> PROBLEM REQUIREMENTS
Give back the data exactly, with no images.

> SOURCE RECORDS
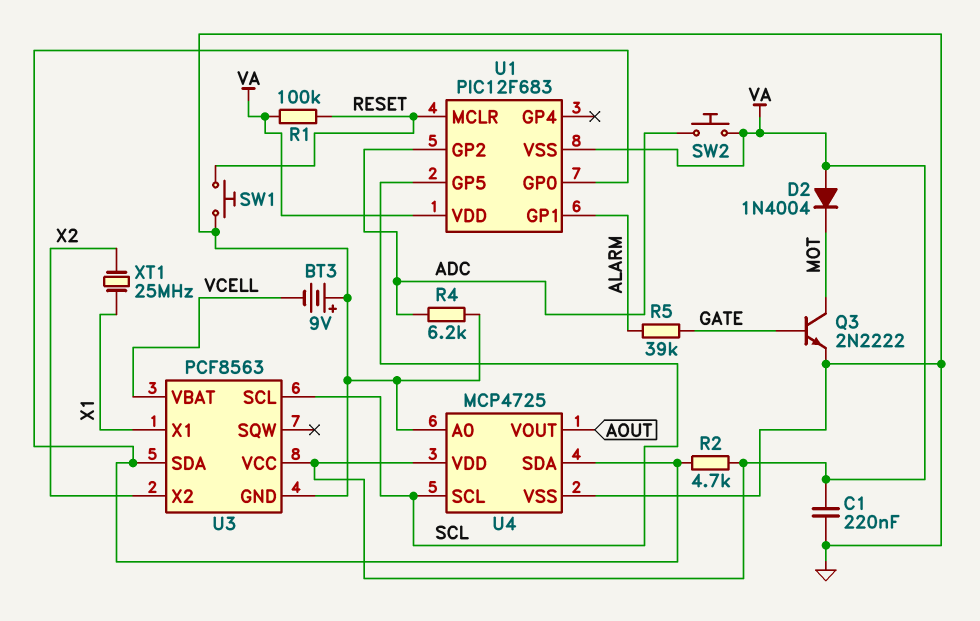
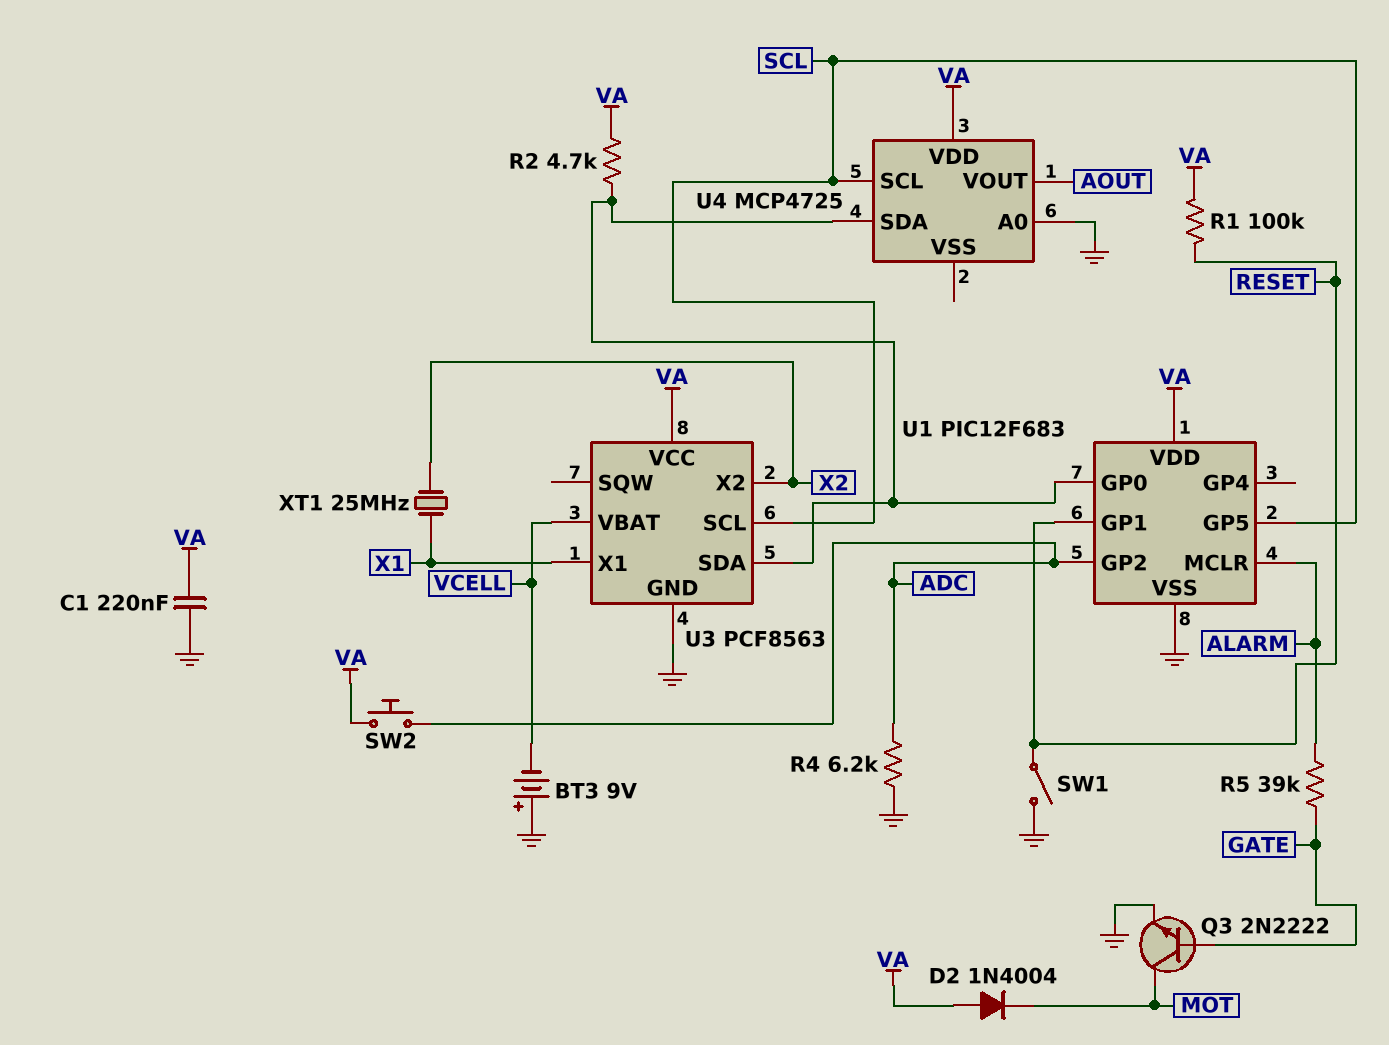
SW1: button (GND, RESET) -> switch (GND, RESET)
U1 pin GP1: ALARM -> RESET
U1 pin MCLR: RESET -> ALARM
U1 pin VSS: VA -> GND
U4 pin VSS: GND -> none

> RESULT
SW1: button (GND, RESET) -> switch (GND, RESET)
U1 pin GP1: ALARM -> RESET
U1 pin MCLR: RESET -> ALARM
U1 pin VSS: VA -> GND
U4 pin VSS: GND -> none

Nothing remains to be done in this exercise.